[EXERCISE DETAILS]: Restate, word for word and with no pictures, the stretch of lines in the data below that begins at the line with "purple line: (211, 397) -> (186, 483), moved" and ends at the line with "cyan pentagon: (568, 190) -> (289, 88), moved", inclusive.

====

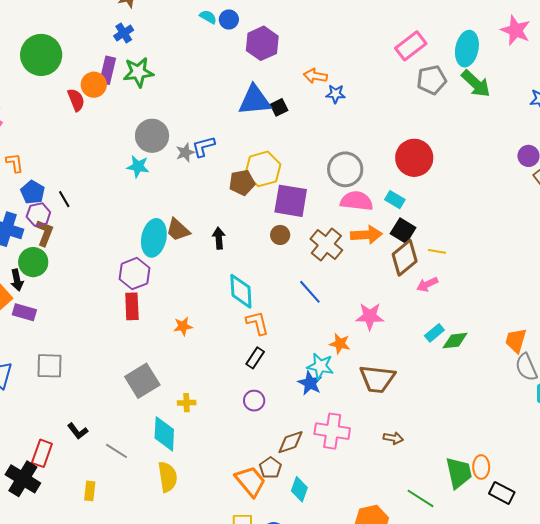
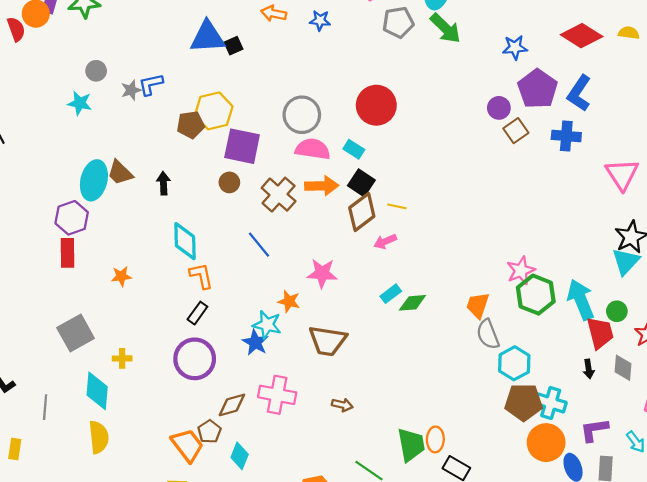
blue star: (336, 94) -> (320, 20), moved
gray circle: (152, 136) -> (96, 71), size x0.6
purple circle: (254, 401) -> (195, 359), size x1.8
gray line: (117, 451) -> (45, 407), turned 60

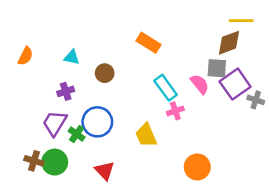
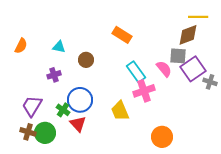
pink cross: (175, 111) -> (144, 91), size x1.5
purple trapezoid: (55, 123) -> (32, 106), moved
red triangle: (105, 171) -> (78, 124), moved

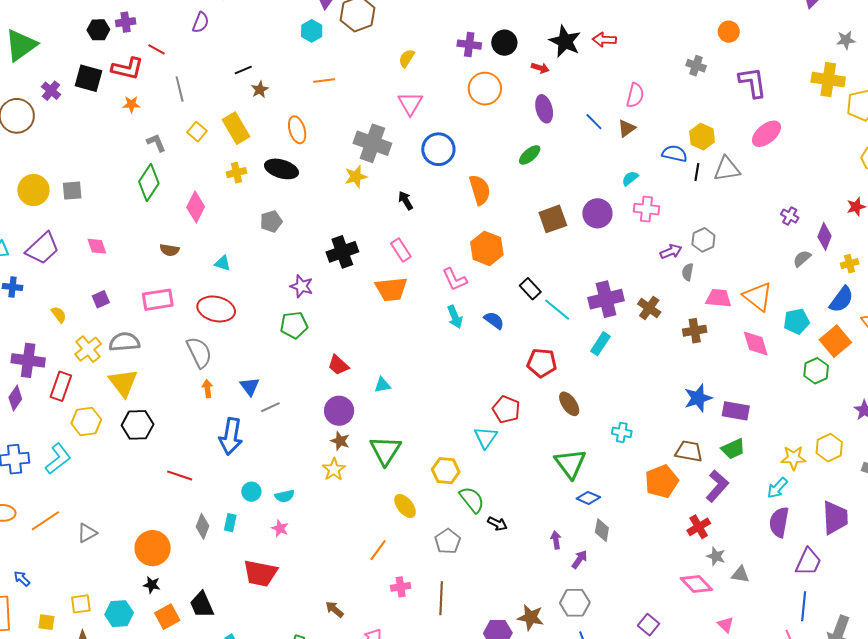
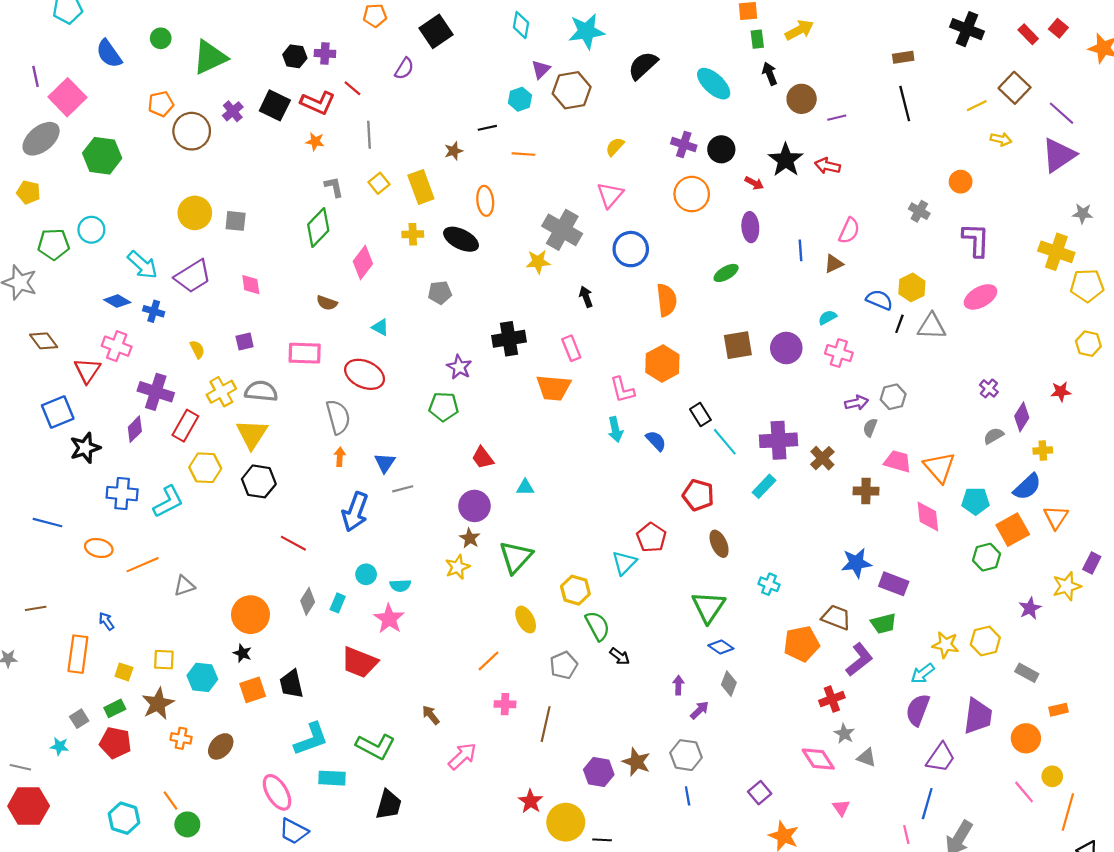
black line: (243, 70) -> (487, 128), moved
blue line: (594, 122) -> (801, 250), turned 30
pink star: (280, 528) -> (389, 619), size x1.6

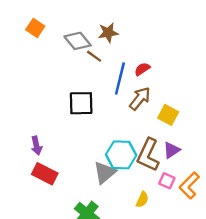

====

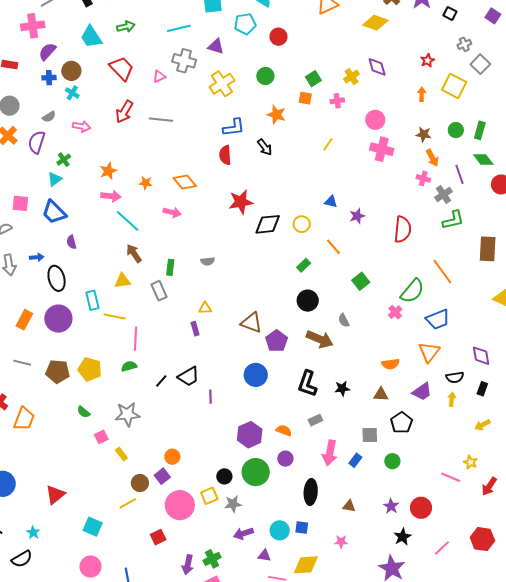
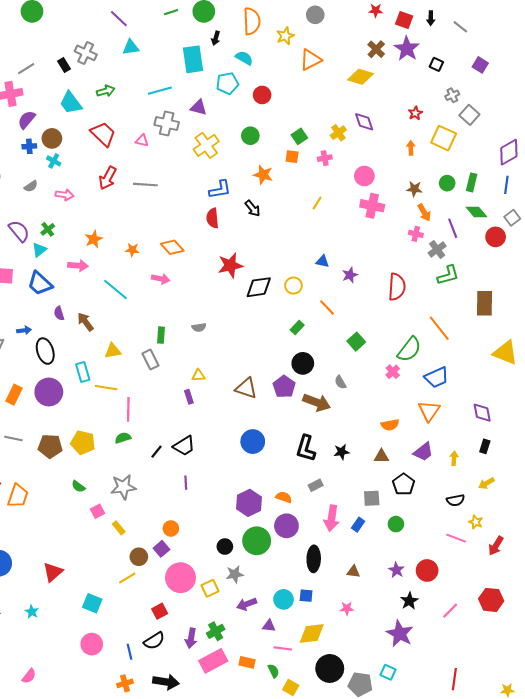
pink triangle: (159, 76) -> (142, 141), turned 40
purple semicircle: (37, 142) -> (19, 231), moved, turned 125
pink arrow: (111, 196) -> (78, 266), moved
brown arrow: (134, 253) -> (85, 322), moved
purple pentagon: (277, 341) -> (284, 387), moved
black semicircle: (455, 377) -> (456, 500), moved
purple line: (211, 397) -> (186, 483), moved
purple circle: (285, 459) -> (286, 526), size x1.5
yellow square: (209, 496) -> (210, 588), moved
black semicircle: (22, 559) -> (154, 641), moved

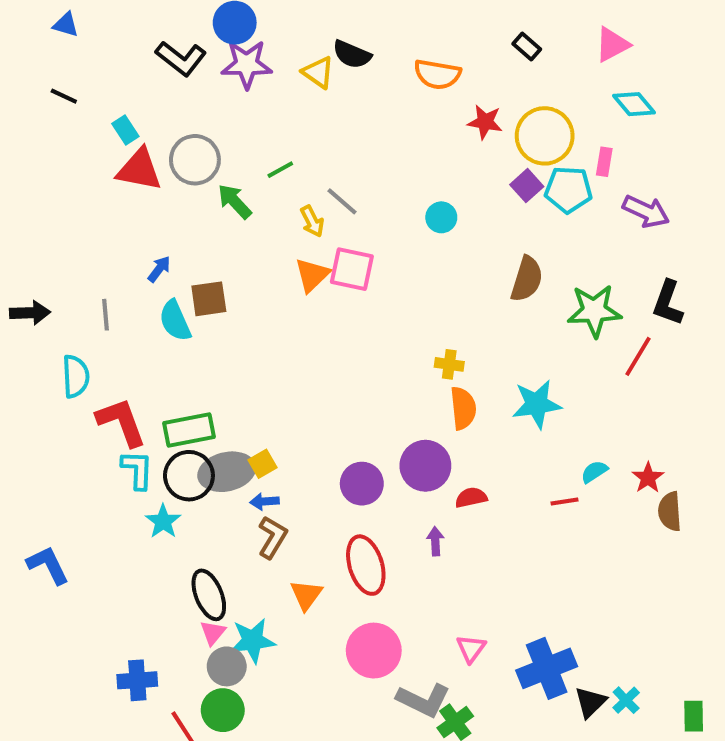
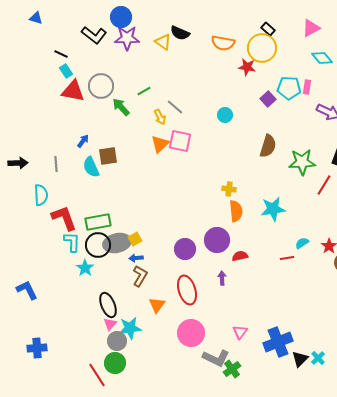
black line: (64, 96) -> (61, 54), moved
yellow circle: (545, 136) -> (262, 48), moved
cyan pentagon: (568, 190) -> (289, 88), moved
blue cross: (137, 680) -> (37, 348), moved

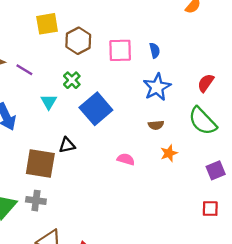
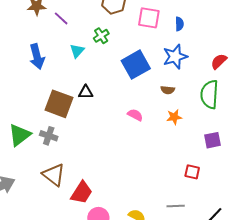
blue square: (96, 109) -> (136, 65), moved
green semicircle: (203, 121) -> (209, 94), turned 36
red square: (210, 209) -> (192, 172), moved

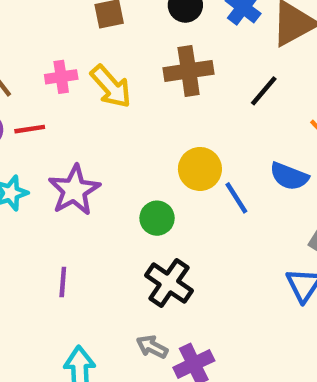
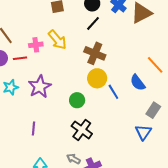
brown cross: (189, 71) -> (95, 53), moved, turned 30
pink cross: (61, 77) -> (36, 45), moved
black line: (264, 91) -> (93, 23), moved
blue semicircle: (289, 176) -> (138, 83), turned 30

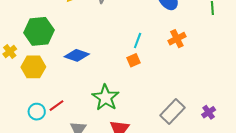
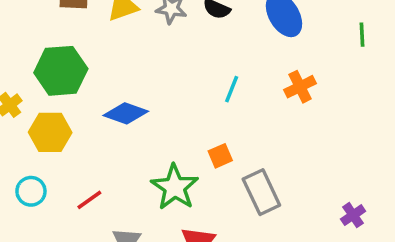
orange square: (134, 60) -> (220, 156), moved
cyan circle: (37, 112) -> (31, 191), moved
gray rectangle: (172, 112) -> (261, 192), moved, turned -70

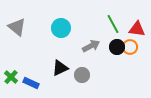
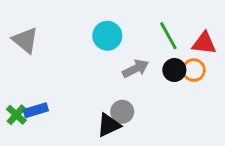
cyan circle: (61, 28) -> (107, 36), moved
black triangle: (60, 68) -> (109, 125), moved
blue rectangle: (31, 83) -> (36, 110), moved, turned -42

====

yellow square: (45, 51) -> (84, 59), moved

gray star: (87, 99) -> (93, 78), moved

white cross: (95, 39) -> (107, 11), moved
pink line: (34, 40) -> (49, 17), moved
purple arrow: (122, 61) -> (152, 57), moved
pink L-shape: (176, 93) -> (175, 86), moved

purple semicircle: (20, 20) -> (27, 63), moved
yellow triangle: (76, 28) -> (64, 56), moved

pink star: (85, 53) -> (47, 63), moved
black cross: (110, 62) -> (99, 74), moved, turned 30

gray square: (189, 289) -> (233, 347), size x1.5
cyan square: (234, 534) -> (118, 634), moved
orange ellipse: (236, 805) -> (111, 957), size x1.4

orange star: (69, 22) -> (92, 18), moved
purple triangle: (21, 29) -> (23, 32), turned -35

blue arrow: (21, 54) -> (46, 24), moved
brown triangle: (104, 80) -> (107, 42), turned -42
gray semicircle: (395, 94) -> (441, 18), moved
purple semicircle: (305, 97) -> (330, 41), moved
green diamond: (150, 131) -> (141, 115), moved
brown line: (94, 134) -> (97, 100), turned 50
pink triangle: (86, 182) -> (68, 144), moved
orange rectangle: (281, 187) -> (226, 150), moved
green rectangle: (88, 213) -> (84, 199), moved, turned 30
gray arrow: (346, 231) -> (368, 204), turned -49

====

[EXERCISE SOLUTION]:
purple line: (211, 397) -> (186, 483), moved
purple circle: (285, 459) -> (286, 526), size x1.5
yellow square: (209, 496) -> (210, 588), moved
black semicircle: (22, 559) -> (154, 641), moved

black line: (64, 96) -> (61, 54), moved
yellow circle: (545, 136) -> (262, 48), moved
cyan pentagon: (568, 190) -> (289, 88), moved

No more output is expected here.